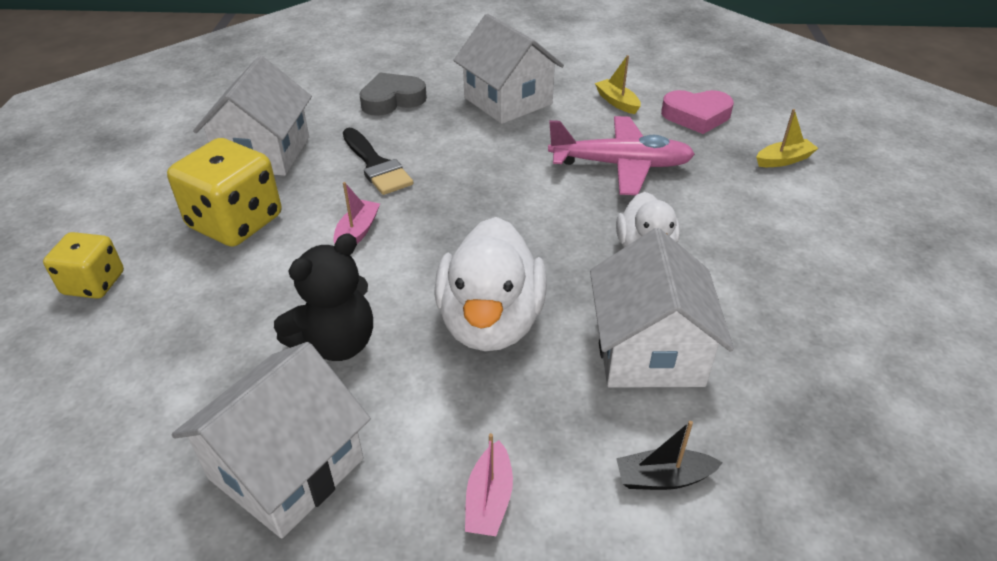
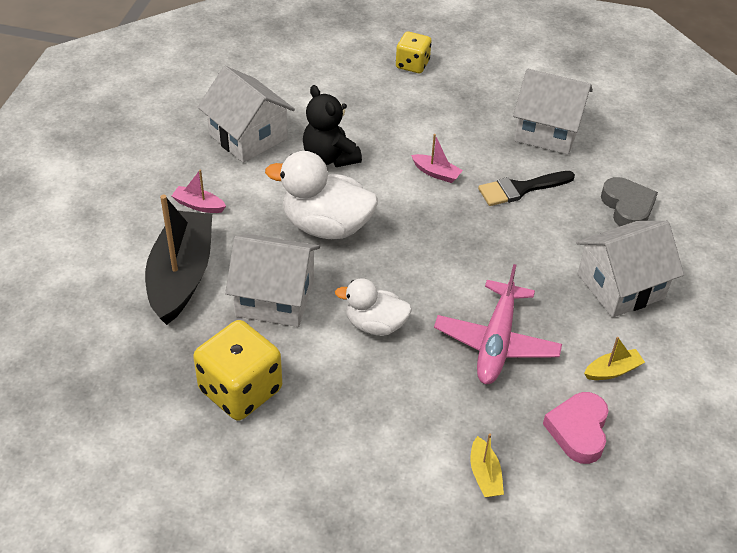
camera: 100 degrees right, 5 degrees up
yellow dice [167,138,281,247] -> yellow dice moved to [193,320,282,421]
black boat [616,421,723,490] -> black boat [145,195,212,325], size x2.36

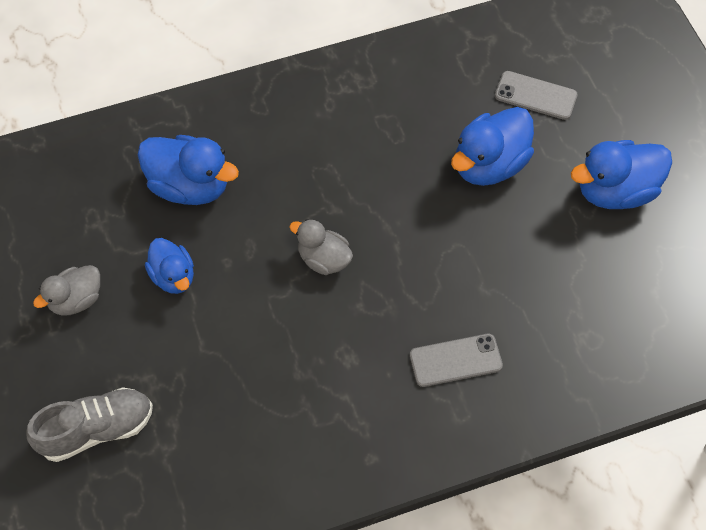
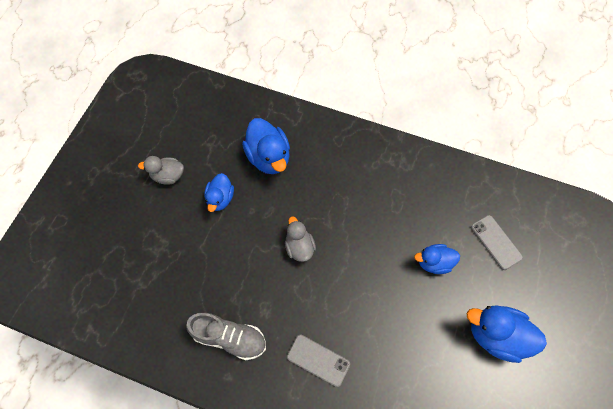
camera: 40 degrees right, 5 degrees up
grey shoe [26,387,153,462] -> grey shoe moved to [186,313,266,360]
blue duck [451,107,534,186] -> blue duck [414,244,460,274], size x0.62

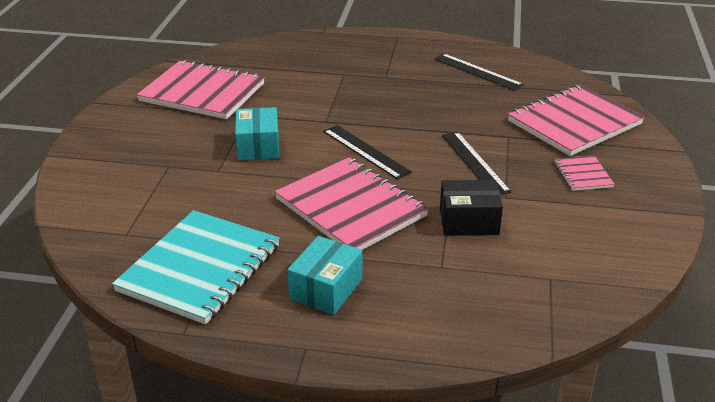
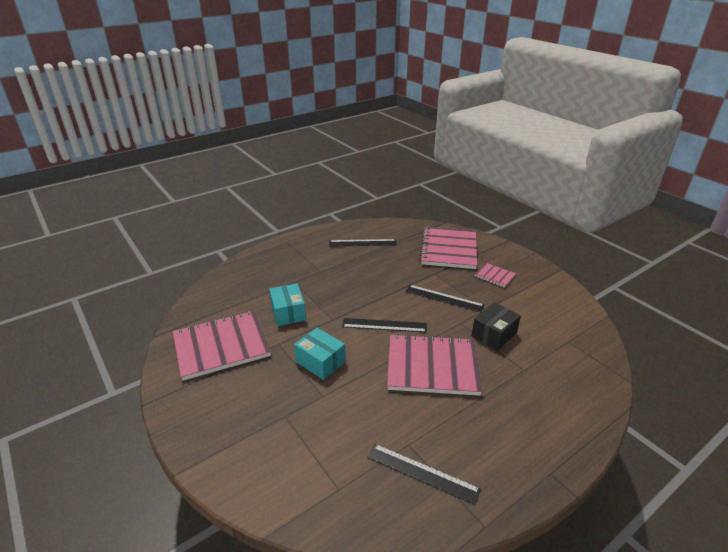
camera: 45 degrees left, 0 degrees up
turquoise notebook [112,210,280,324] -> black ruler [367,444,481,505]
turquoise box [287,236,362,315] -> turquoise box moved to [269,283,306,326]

• • •

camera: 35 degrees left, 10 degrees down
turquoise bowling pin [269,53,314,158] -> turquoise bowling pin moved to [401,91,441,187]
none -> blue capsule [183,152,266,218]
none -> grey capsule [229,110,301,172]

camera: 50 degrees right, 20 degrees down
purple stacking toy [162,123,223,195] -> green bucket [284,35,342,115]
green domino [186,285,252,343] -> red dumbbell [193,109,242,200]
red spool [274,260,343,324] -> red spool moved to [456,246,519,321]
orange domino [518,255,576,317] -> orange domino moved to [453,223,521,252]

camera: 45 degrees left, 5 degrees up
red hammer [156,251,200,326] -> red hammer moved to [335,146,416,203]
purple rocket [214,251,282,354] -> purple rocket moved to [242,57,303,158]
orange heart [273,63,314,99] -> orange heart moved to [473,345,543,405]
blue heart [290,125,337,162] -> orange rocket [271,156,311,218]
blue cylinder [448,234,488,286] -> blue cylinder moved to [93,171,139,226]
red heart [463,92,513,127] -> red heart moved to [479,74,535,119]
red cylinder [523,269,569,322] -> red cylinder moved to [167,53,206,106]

• • •

_TASK_. Output should match, line for line, the stretch of the material above from the line holding "orange domino [518,255,576,317]" through the line holding "blue cylinder [448,234,488,286]".

_SOLUTION TO THIS PROBLEM_.
orange domino [518,255,576,317] -> orange domino moved to [453,223,521,252]

camera: 45 degrees left, 5 degrees up
red hammer [156,251,200,326] -> red hammer moved to [335,146,416,203]
purple rocket [214,251,282,354] -> purple rocket moved to [242,57,303,158]
orange heart [273,63,314,99] -> orange heart moved to [473,345,543,405]
blue heart [290,125,337,162] -> orange rocket [271,156,311,218]
blue cylinder [448,234,488,286] -> blue cylinder moved to [93,171,139,226]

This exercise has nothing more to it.